:: DIRECTIONS FOR THIS TASK ::
All lines in the records that carry the string "none" are to be shown.

(Content revision data)
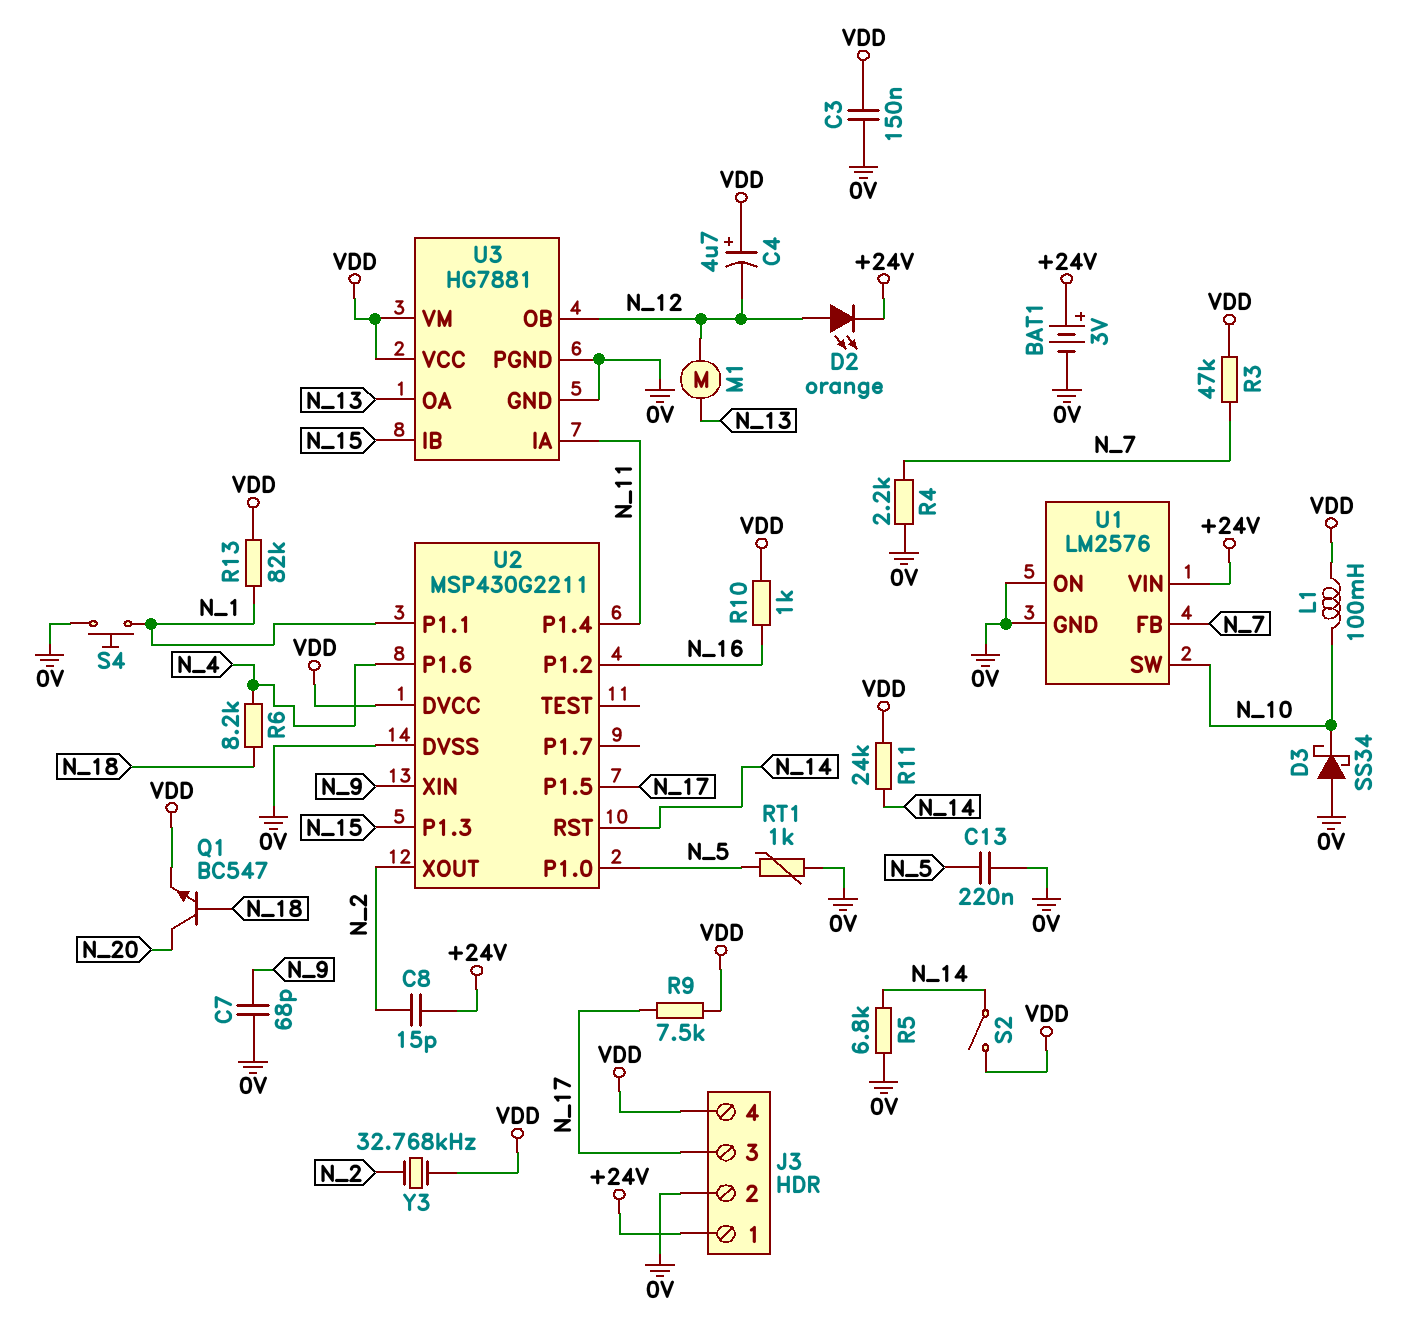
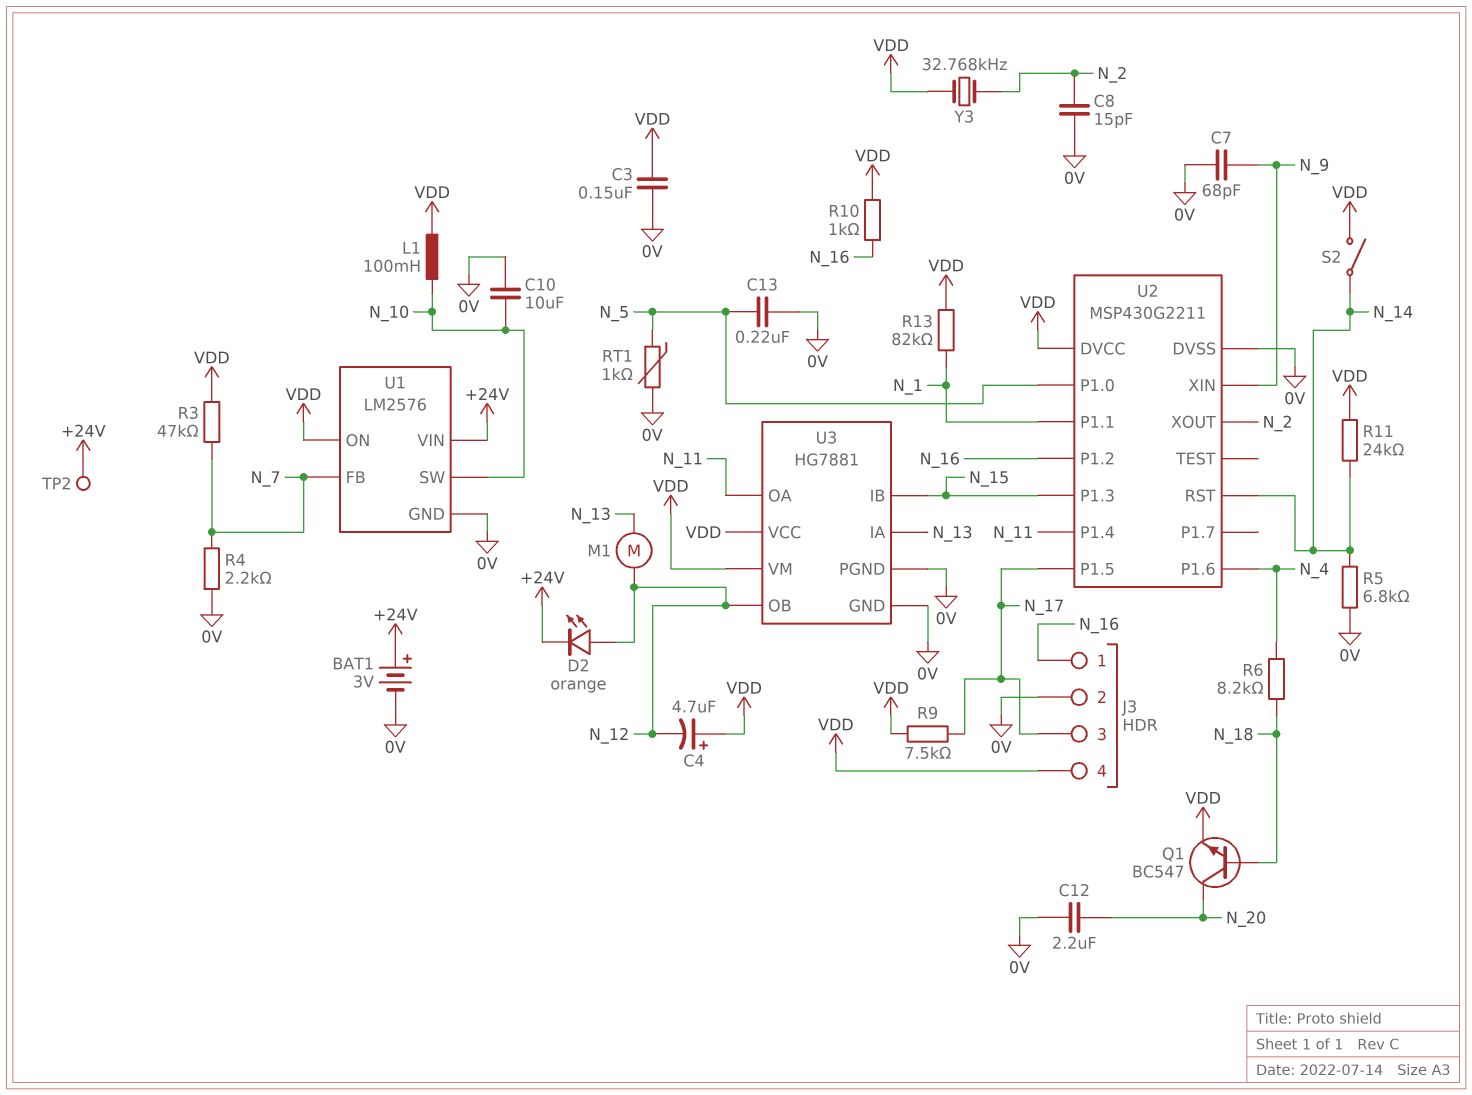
C8: 15pF (+24V, N_2) -> 15pF (0V, N_2)
C10: none -> 10uF (0V, N_10)
C12: none -> 2.2uF (0V, N_20)
D3: schottky SS34 (A 0V, K N_10) -> none
J3 pin 1: +24V -> N_16
S4: button (0V, N_1) -> none
TP2: none -> test point (+24V)
U1 pin ON: 0V -> VDD
U3 pin IA: N_11 -> N_13
U3 pin OA: N_13 -> N_11

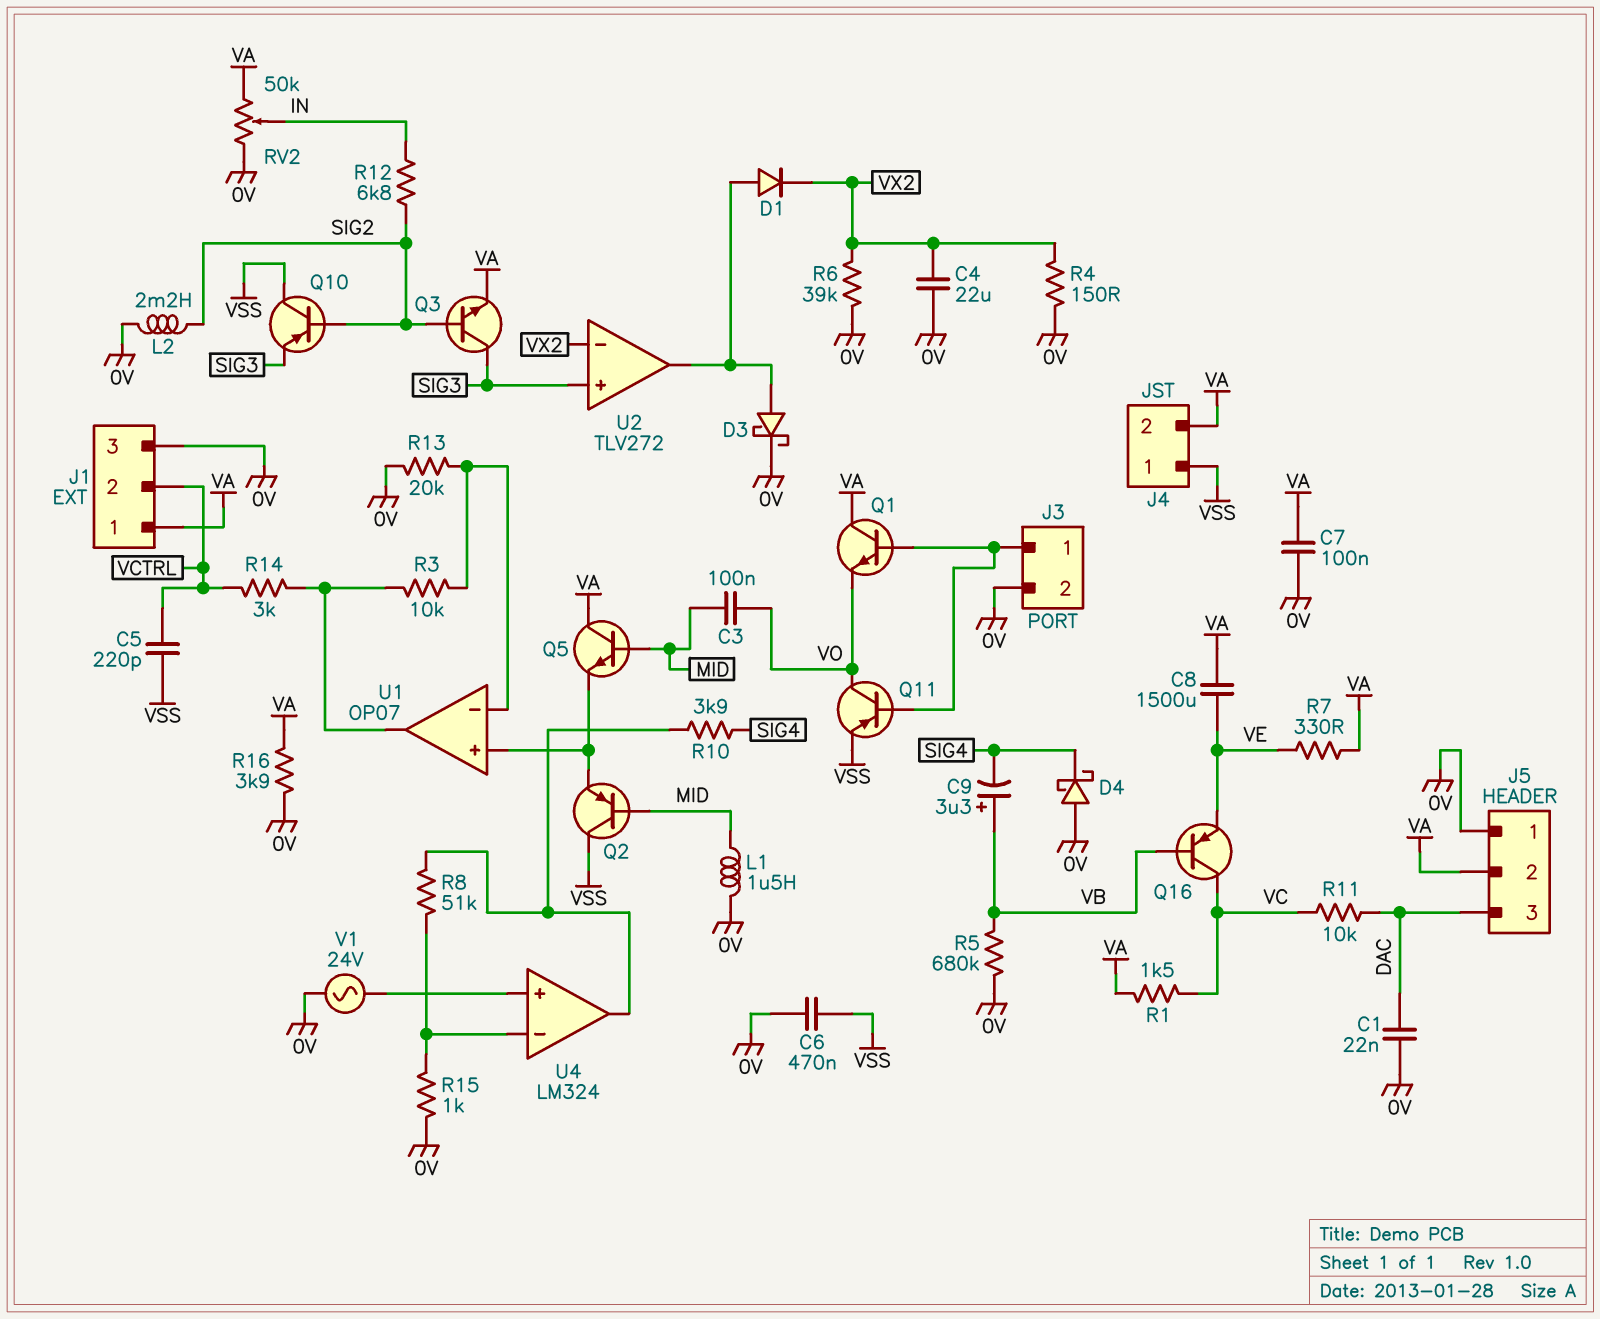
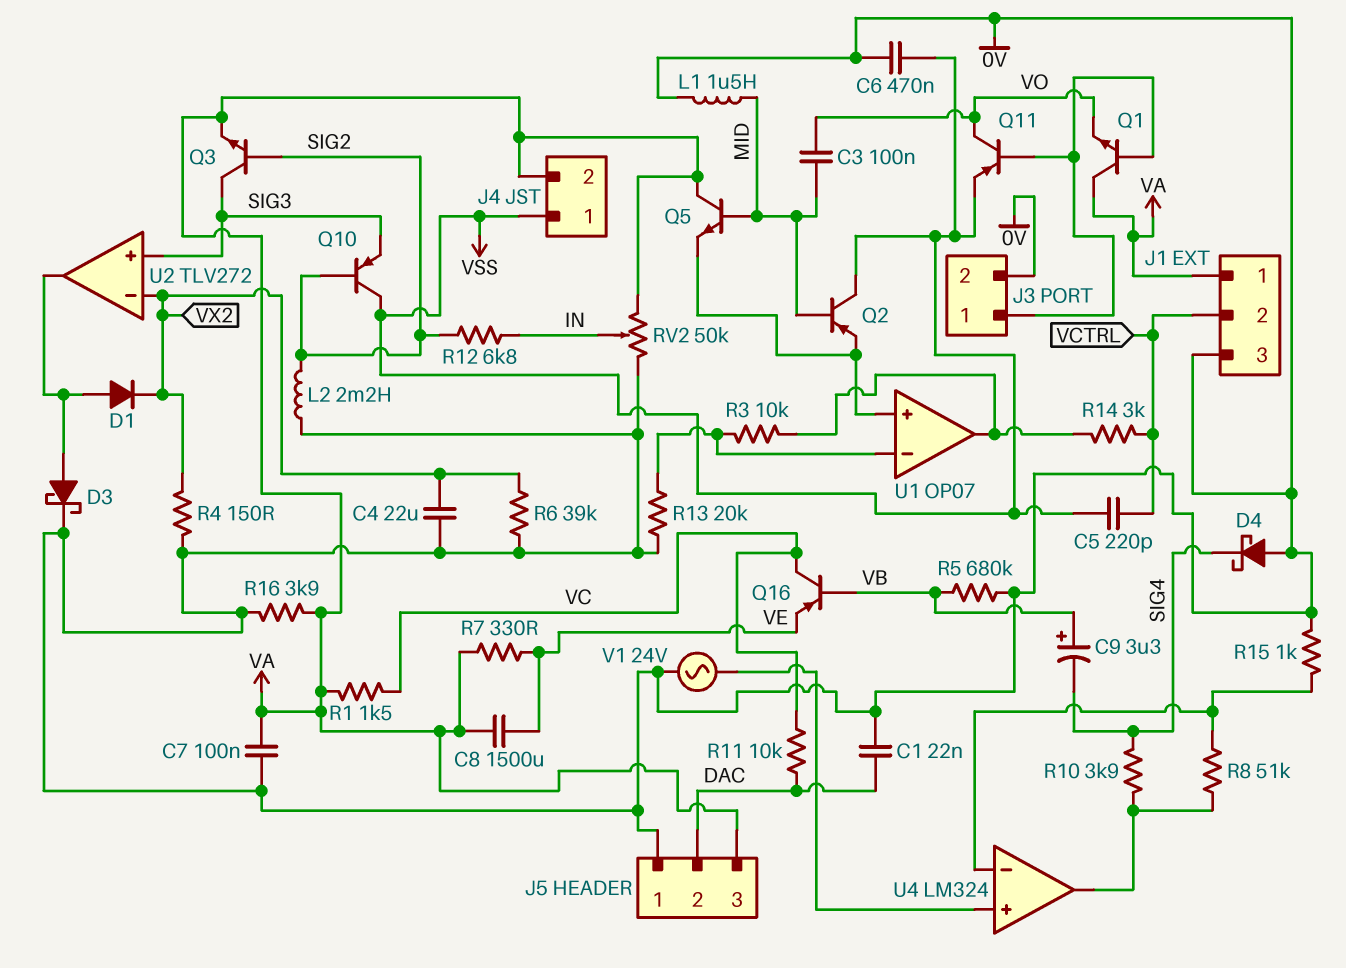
J5 pin 2: VA -> DAC
J5 pin 3: DAC -> VA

:: REPLY ::
C10: none -> 10uF (0V, N_10)
C12: none -> 2.2uF (0V, N_20)
D3: schottky SS34 (A 0V, K N_10) -> none
S4: button (0V, N_1) -> none
TP2: none -> test point (+24V)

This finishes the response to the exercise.